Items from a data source
:::

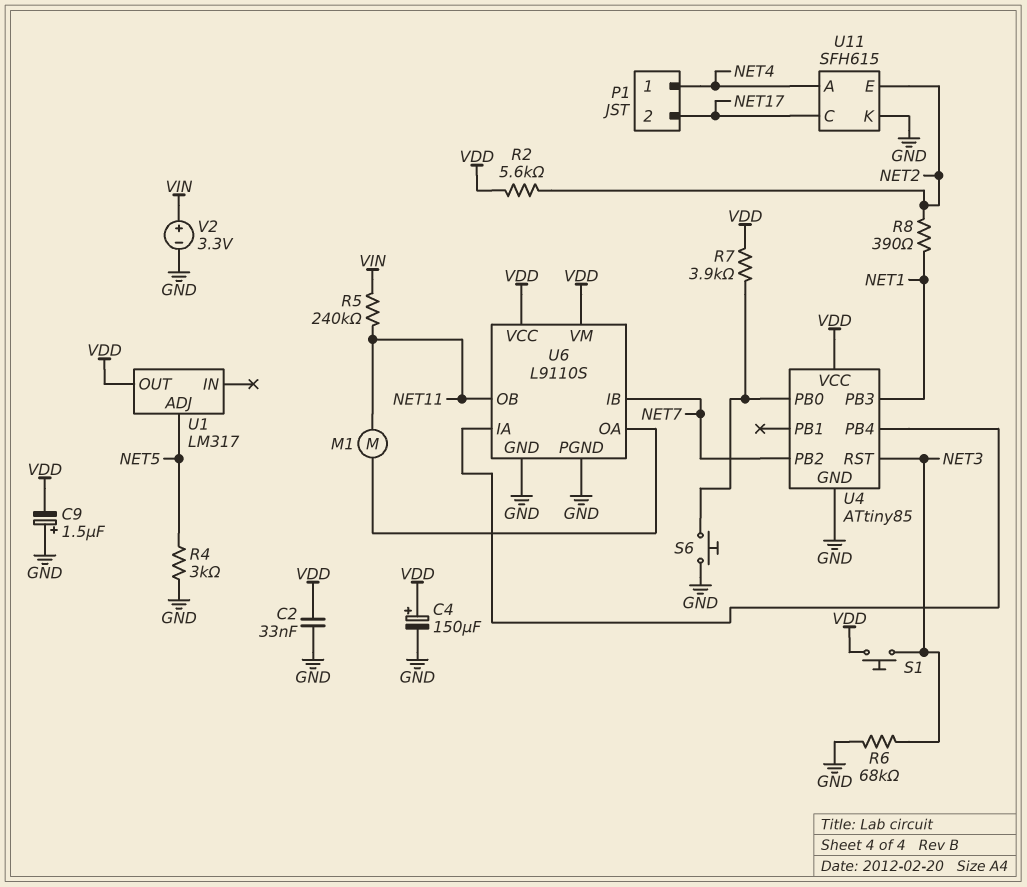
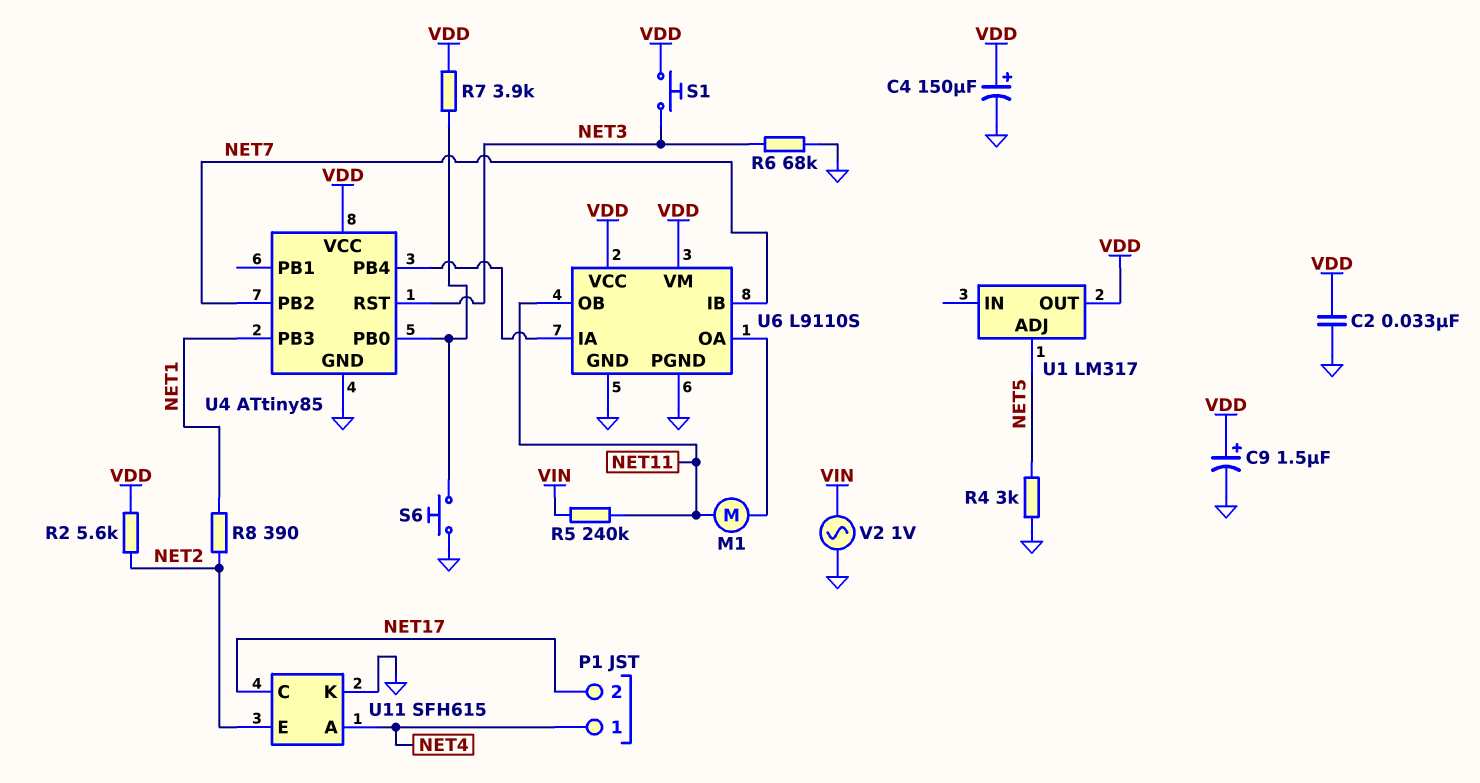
C9: 1.5uF (plus GND, minus VDD) -> 1.5uF (plus VDD, minus GND)
V2: 3.3V (plus VIN, minus GND) -> AC 1V (GND, VIN)

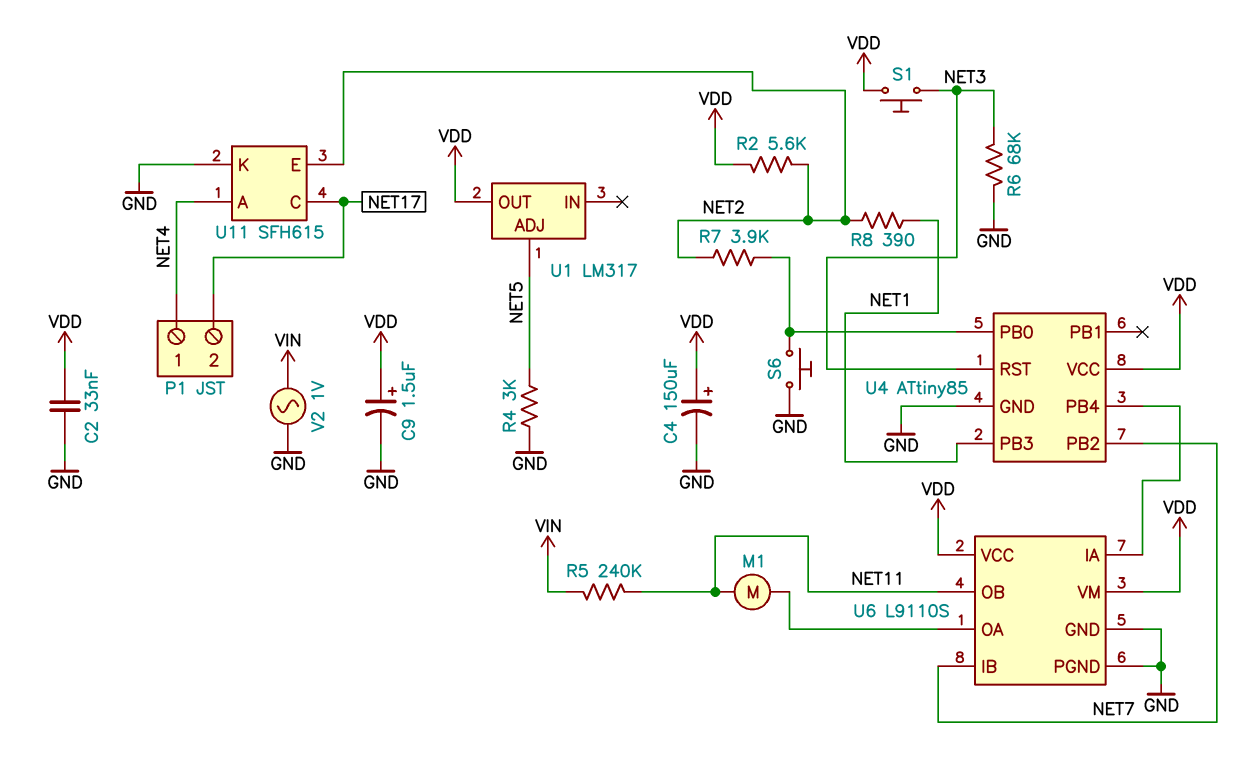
R7: 3.9k (U4/PB0, VDD) -> 3.9k (NET2, U4/PB0)

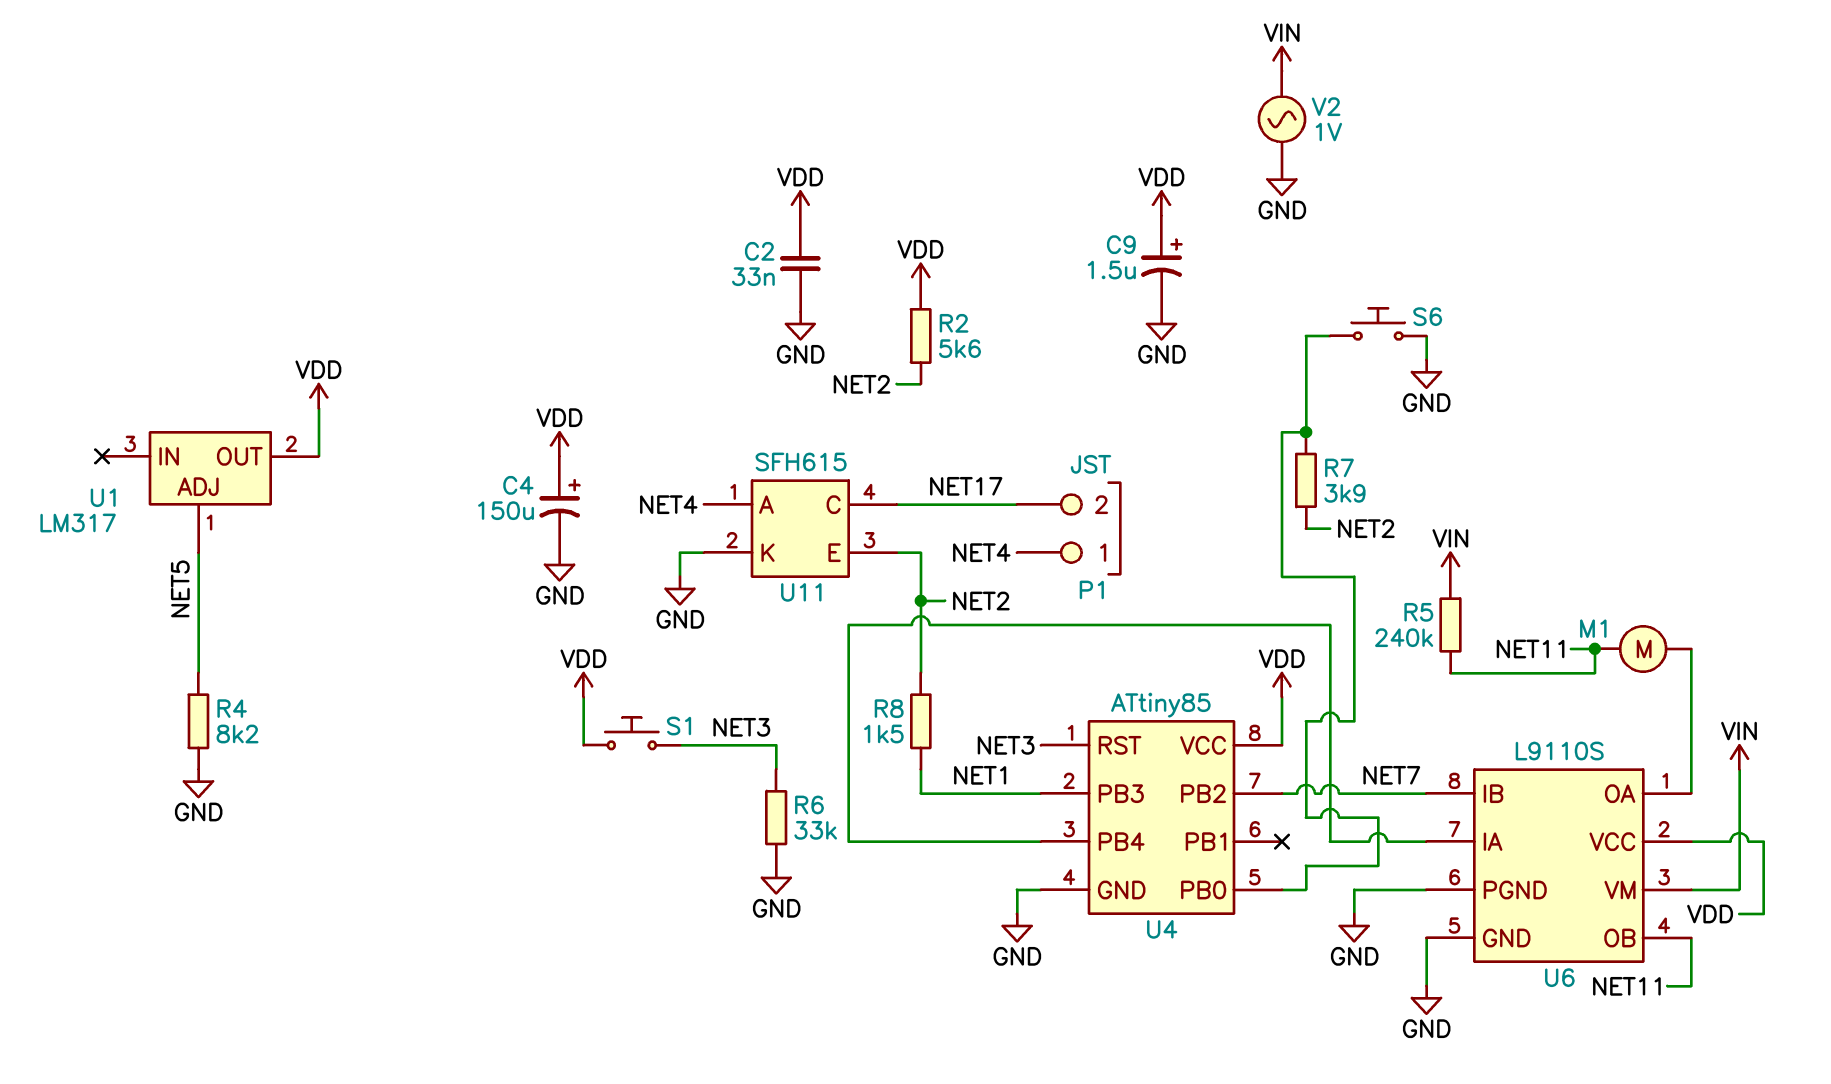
R4: 3k (GND, NET5) -> 8.2k (GND, NET5)
R6: 68k (GND, NET3) -> 33k (GND, NET3)
R8: 390 (NET1, NET2) -> 1.5k (NET1, NET2)
U6 pin VM: VDD -> VIN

:::

Output the records above exactly as written, but leave out the pictures.

● **Answer to this task**
C9: 1.5uF (plus GND, minus VDD) -> 1.5uF (plus VDD, minus GND)
V2: 3.3V (plus VIN, minus GND) -> AC 1V (GND, VIN)

R7: 3.9k (U4/PB0, VDD) -> 3.9k (NET2, U4/PB0)

R4: 3k (GND, NET5) -> 8.2k (GND, NET5)
R6: 68k (GND, NET3) -> 33k (GND, NET3)
R8: 390 (NET1, NET2) -> 1.5k (NET1, NET2)
U6 pin VM: VDD -> VIN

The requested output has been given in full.